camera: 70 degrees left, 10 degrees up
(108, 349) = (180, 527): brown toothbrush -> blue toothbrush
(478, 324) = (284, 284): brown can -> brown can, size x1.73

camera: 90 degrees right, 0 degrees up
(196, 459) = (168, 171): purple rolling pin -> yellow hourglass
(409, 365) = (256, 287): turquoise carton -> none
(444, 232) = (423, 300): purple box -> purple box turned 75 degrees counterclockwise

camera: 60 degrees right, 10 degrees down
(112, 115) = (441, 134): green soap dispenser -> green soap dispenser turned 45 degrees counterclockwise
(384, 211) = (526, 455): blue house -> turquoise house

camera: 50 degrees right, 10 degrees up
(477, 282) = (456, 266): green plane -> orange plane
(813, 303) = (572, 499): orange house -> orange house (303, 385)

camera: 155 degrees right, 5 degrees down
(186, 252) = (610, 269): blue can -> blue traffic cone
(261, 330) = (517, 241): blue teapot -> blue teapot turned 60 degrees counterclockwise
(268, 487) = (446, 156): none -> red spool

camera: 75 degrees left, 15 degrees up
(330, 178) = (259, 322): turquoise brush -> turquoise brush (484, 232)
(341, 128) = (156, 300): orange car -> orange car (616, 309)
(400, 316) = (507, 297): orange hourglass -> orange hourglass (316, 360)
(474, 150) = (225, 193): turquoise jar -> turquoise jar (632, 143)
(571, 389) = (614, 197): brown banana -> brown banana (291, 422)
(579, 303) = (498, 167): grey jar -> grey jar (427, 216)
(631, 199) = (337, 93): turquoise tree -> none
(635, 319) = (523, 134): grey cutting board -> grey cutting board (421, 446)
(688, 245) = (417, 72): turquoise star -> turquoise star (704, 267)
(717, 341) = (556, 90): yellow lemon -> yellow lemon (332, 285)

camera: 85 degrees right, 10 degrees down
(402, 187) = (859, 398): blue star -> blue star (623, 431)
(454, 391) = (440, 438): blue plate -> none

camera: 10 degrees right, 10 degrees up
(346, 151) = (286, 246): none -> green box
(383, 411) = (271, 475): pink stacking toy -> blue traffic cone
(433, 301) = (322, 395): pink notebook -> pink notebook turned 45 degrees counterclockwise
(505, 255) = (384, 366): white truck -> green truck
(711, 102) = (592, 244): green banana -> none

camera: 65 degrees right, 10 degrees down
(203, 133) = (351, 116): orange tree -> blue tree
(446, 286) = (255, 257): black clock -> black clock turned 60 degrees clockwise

• • • • • • •

- **What this task involves**
Set down each line of the material verbatim, from the first line through the line that contains "(112, 115) = (441, 134): green".

- **Answer below**
camera: 70 degrees left, 10 degrees up
(108, 349) = (180, 527): brown toothbrush -> blue toothbrush
(478, 324) = (284, 284): brown can -> brown can, size x1.73

camera: 90 degrees right, 0 degrees up
(196, 459) = (168, 171): purple rolling pin -> yellow hourglass
(409, 365) = (256, 287): turquoise carton -> none
(444, 232) = (423, 300): purple box -> purple box turned 75 degrees counterclockwise

camera: 60 degrees right, 10 degrees down
(112, 115) = (441, 134): green soap dispenser -> green soap dispenser turned 45 degrees counterclockwise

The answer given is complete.